[Work item] The entries that follow include a run beginning at the line with "IR1: TSOP4838 -> KY-022" and ending at the line with "AUDIO pin TX: D2 -> D26"; restate that run word for word and leave the rest out.

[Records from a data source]

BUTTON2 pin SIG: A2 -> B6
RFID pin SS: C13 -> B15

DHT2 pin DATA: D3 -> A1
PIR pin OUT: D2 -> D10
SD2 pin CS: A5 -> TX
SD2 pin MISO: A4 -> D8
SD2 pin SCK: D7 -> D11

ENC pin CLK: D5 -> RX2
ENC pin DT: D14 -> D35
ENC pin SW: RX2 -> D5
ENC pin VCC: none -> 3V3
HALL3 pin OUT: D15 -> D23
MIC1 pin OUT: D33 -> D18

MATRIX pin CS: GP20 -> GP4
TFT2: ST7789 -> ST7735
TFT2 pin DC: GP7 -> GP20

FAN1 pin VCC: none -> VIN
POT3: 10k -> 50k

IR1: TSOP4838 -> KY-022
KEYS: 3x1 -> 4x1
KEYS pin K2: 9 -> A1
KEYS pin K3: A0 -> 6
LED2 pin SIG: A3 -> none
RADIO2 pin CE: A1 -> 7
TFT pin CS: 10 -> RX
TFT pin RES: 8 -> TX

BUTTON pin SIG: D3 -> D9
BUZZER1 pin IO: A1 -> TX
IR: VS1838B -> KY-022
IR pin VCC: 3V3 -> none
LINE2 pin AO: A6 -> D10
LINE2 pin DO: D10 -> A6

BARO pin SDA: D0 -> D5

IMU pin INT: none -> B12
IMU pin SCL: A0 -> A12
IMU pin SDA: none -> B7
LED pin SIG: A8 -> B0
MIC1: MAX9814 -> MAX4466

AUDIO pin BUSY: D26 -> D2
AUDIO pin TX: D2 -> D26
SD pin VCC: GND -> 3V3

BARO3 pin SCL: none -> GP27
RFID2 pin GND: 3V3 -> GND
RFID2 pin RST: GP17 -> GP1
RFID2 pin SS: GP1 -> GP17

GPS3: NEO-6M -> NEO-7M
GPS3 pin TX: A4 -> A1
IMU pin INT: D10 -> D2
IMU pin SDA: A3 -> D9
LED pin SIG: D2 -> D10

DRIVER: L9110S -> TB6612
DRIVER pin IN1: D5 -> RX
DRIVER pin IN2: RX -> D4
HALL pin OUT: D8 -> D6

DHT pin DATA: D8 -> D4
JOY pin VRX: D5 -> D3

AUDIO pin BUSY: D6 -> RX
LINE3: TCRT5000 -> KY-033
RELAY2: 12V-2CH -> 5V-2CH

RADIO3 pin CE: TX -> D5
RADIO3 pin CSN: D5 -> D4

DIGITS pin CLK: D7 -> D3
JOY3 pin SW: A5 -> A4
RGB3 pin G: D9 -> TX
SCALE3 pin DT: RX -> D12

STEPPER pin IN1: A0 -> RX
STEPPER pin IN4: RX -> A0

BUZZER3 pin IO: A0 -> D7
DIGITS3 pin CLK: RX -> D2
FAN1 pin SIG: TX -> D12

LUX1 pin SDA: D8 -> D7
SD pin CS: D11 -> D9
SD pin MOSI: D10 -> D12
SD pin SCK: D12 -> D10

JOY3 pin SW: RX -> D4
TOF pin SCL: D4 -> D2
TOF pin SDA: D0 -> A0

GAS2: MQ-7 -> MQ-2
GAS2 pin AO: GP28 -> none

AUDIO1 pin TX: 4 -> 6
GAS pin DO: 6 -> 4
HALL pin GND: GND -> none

[Finished exercise]
IR1: TSOP4838 -> KY-022
KEYS: 3x1 -> 4x1
KEYS pin K2: 9 -> A1
KEYS pin K3: A0 -> 6
LED2 pin SIG: A3 -> none
RADIO2 pin CE: A1 -> 7
TFT pin CS: 10 -> RX
TFT pin RES: 8 -> TX

BUTTON pin SIG: D3 -> D9
BUZZER1 pin IO: A1 -> TX
IR: VS1838B -> KY-022
IR pin VCC: 3V3 -> none
LINE2 pin AO: A6 -> D10
LINE2 pin DO: D10 -> A6

BARO pin SDA: D0 -> D5

IMU pin INT: none -> B12
IMU pin SCL: A0 -> A12
IMU pin SDA: none -> B7
LED pin SIG: A8 -> B0
MIC1: MAX9814 -> MAX4466

AUDIO pin BUSY: D26 -> D2
AUDIO pin TX: D2 -> D26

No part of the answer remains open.